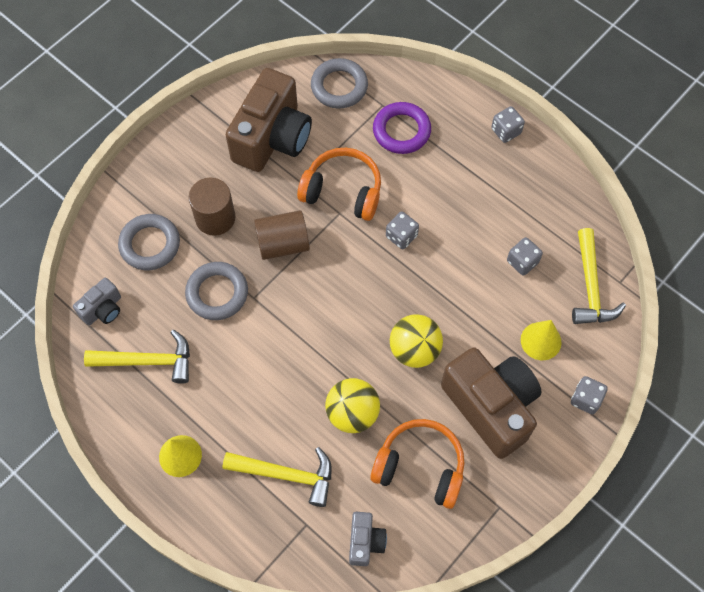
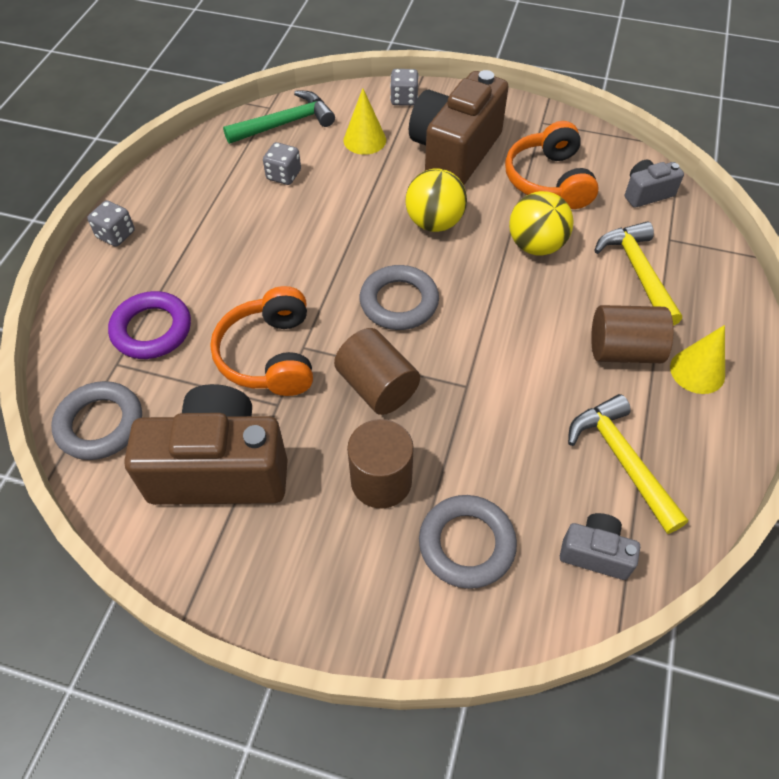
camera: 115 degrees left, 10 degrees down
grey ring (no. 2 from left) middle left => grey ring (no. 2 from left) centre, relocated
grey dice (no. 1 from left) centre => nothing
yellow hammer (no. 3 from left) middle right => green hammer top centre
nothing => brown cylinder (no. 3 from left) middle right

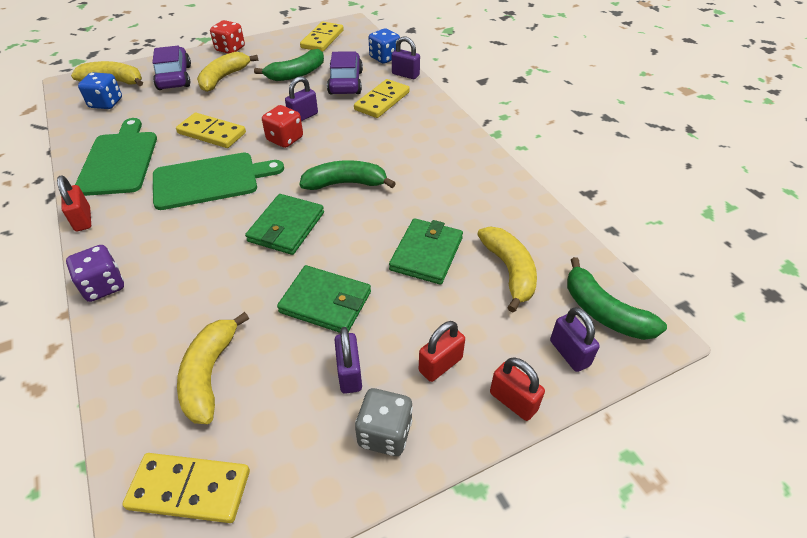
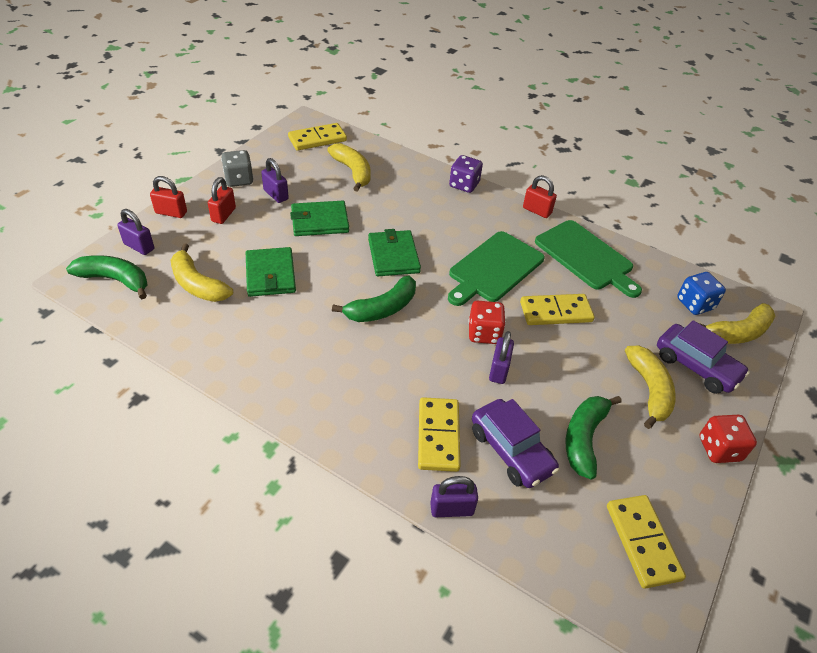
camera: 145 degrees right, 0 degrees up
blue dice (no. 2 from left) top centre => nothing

**EXERCISE REQUIREMENTS:**
Make an exact copy of every record, pictures excluded.

**RESULT OF THE EXERCISE:**
camera: 115 degrees left, 10 degrees down
grey ring (no. 2 from left) middle left => grey ring (no. 2 from left) centre, relocated
grey dice (no. 1 from left) centre => nothing
yellow hammer (no. 3 from left) middle right => green hammer top centre
nothing => brown cylinder (no. 3 from left) middle right

camera: 145 degrees right, 0 degrees up
blue dice (no. 2 from left) top centre => nothing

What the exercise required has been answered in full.